Your objective.
The data below holds a line containing "spiral stairs: (152, 154)" and a line containing "tv unit: (373, 338) -> (221, 351), moved"; please quote exactly those two lines and every line between them, and nothing else.

Material for this exercise.
------------------------

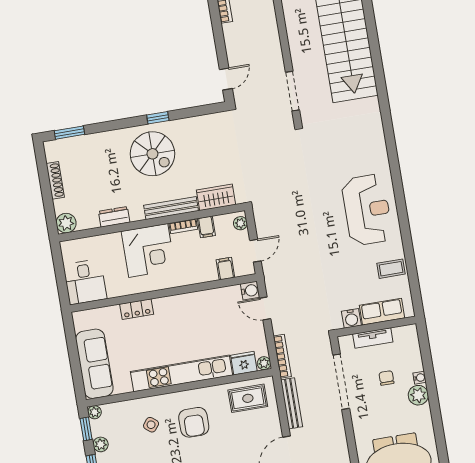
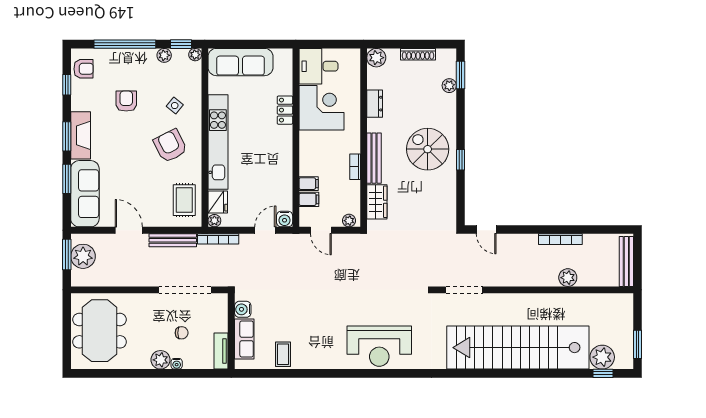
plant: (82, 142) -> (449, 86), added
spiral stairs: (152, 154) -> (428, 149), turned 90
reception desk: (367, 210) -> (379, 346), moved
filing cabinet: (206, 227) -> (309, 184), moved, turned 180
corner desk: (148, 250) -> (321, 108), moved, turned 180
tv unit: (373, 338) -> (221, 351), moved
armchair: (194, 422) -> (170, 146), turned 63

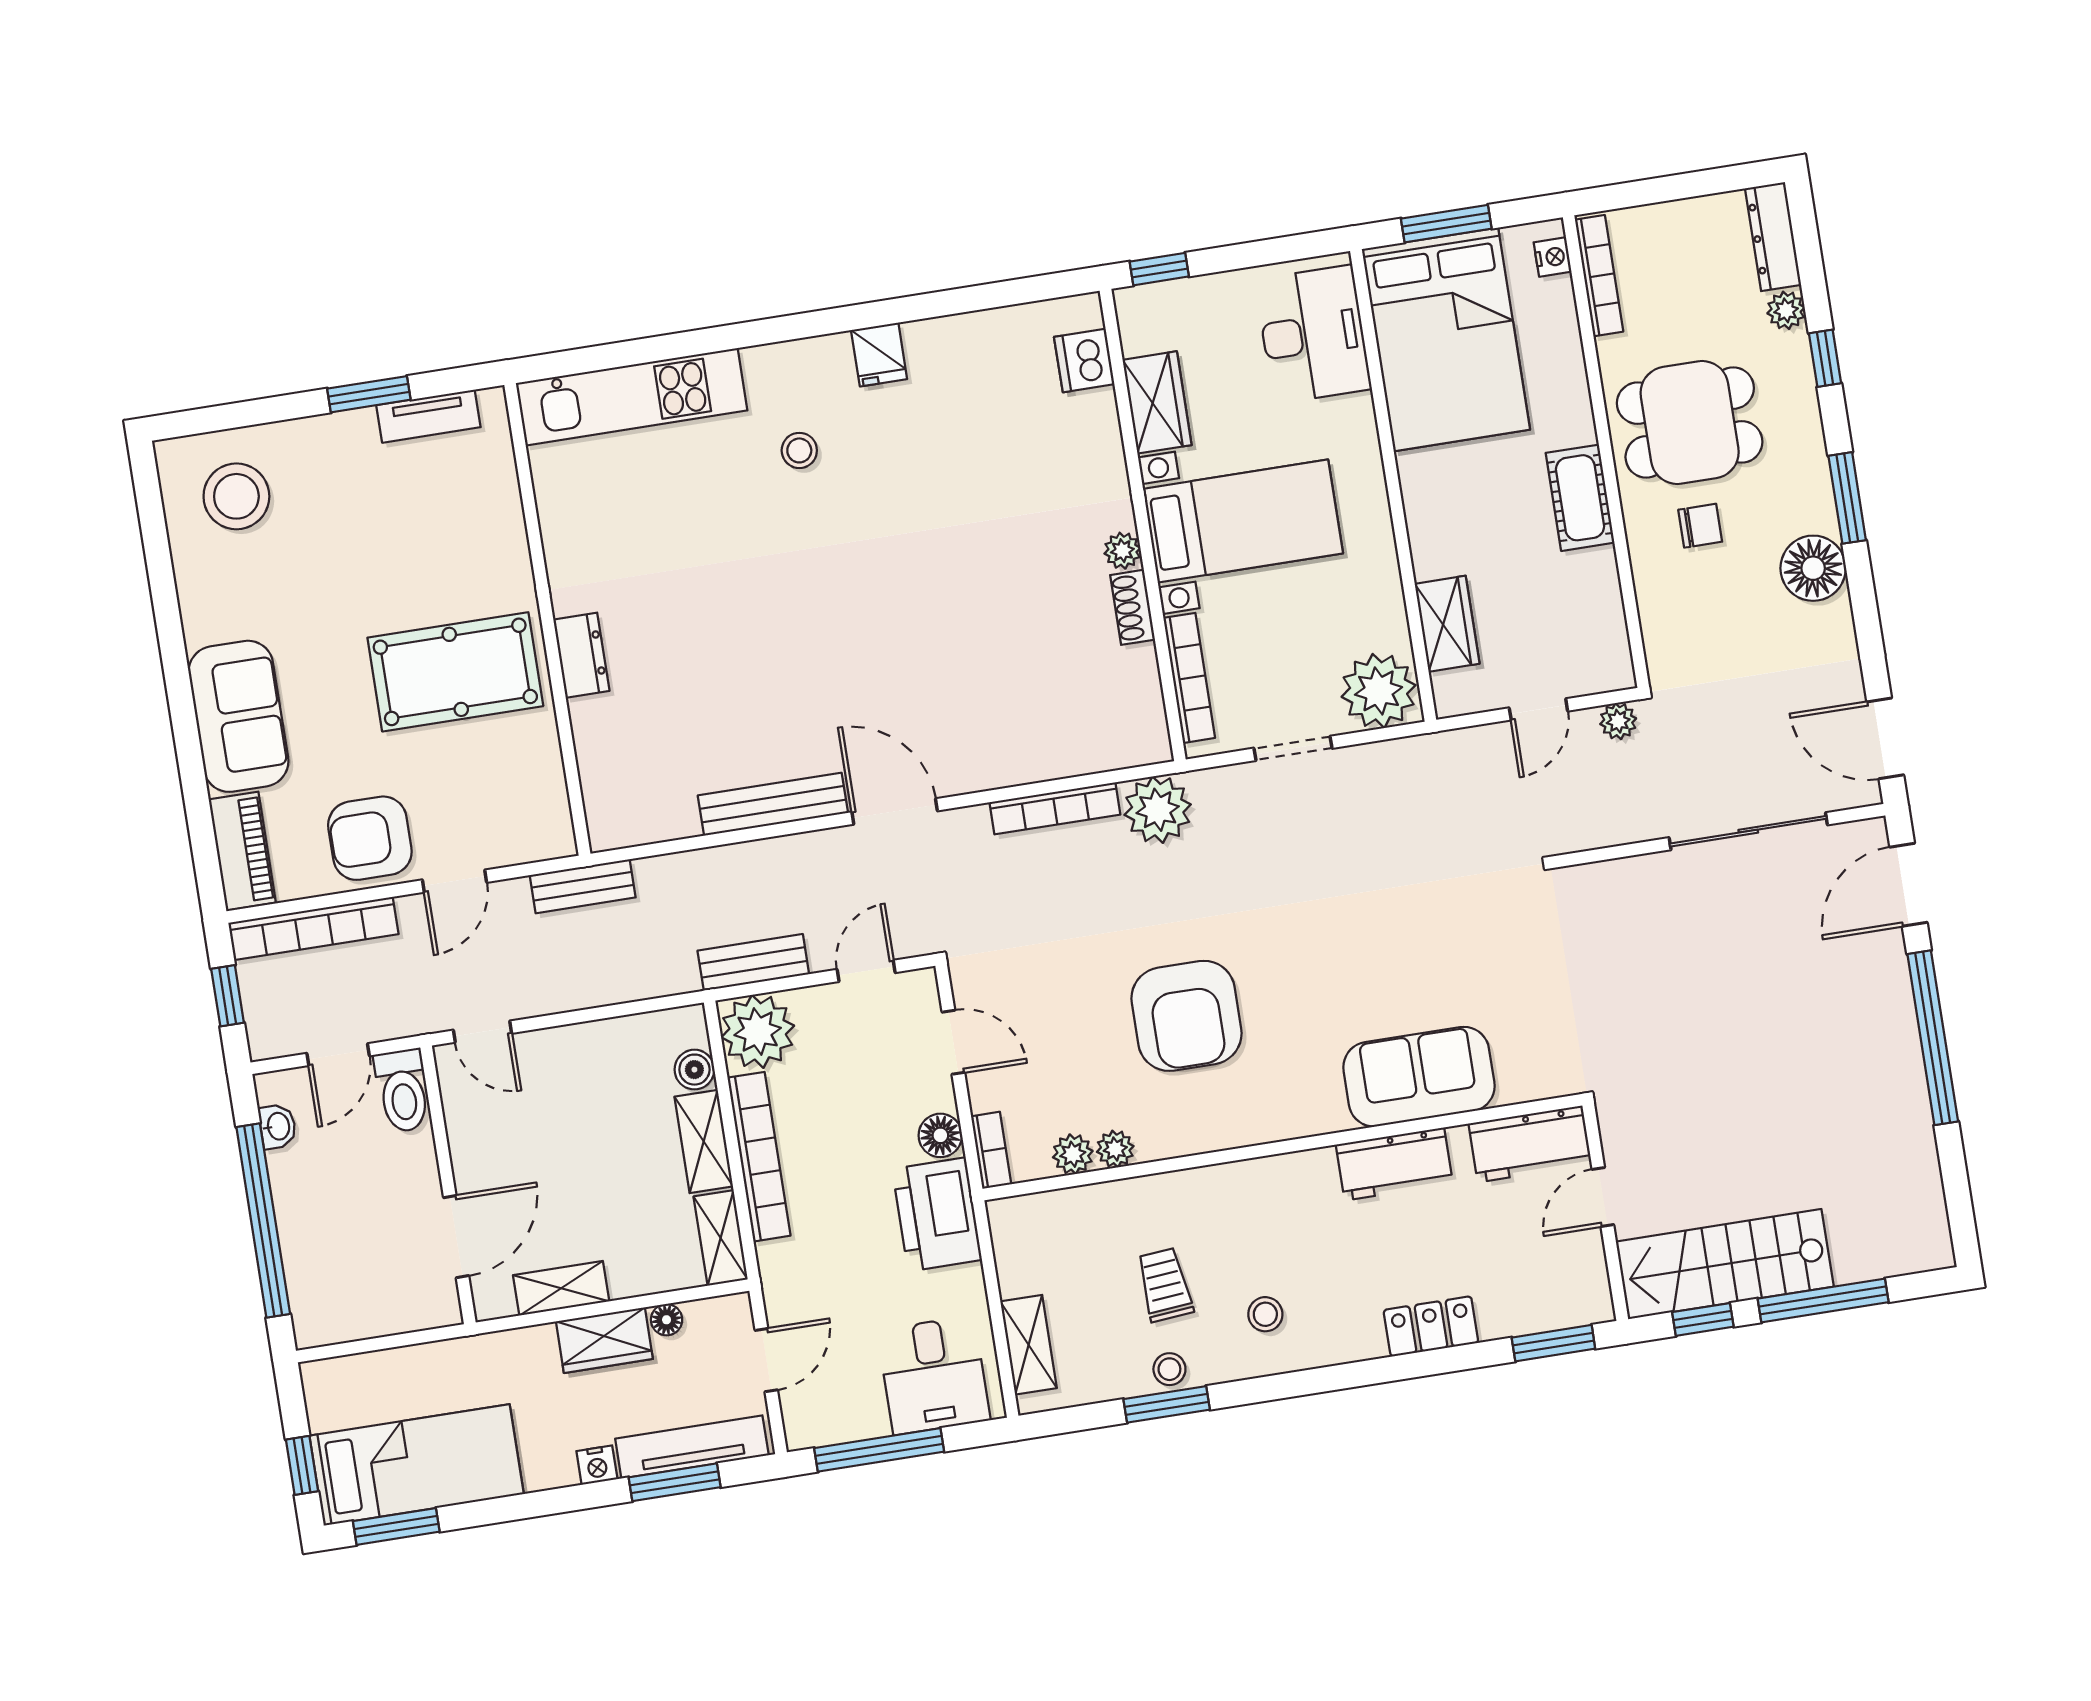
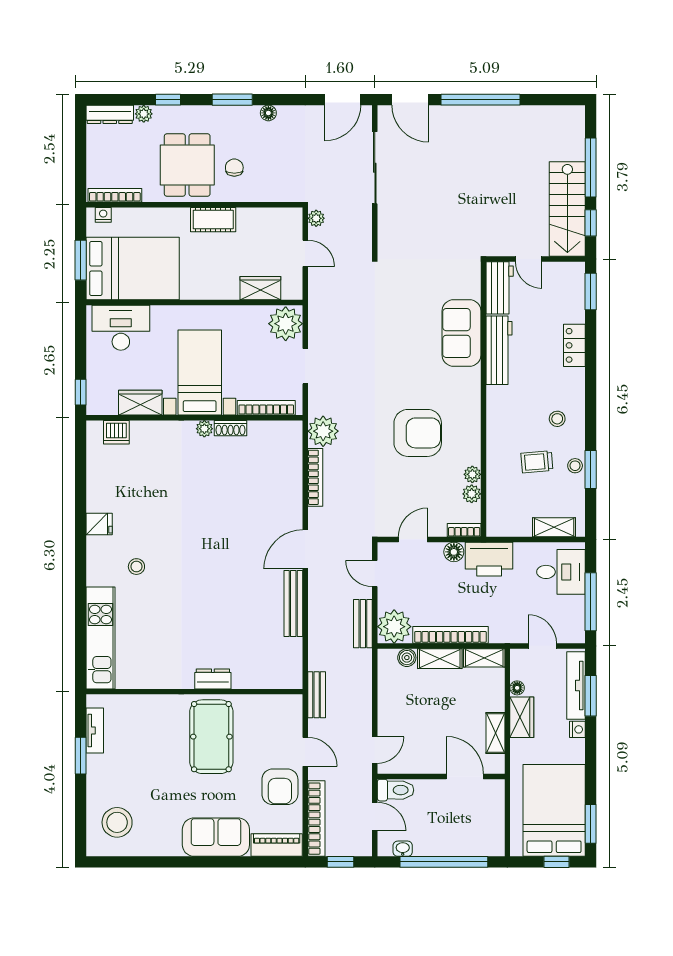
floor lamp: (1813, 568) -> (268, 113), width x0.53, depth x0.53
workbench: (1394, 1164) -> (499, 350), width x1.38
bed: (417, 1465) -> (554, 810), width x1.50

------------------------

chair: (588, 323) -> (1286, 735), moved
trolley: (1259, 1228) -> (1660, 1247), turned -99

------------------------

Written answer.
spiral stairs: (152, 154) -> (428, 149), turned 90
reception desk: (367, 210) -> (379, 346), moved
filing cabinet: (206, 227) -> (309, 184), moved, turned 180
corner desk: (148, 250) -> (321, 108), moved, turned 180
tv unit: (373, 338) -> (221, 351), moved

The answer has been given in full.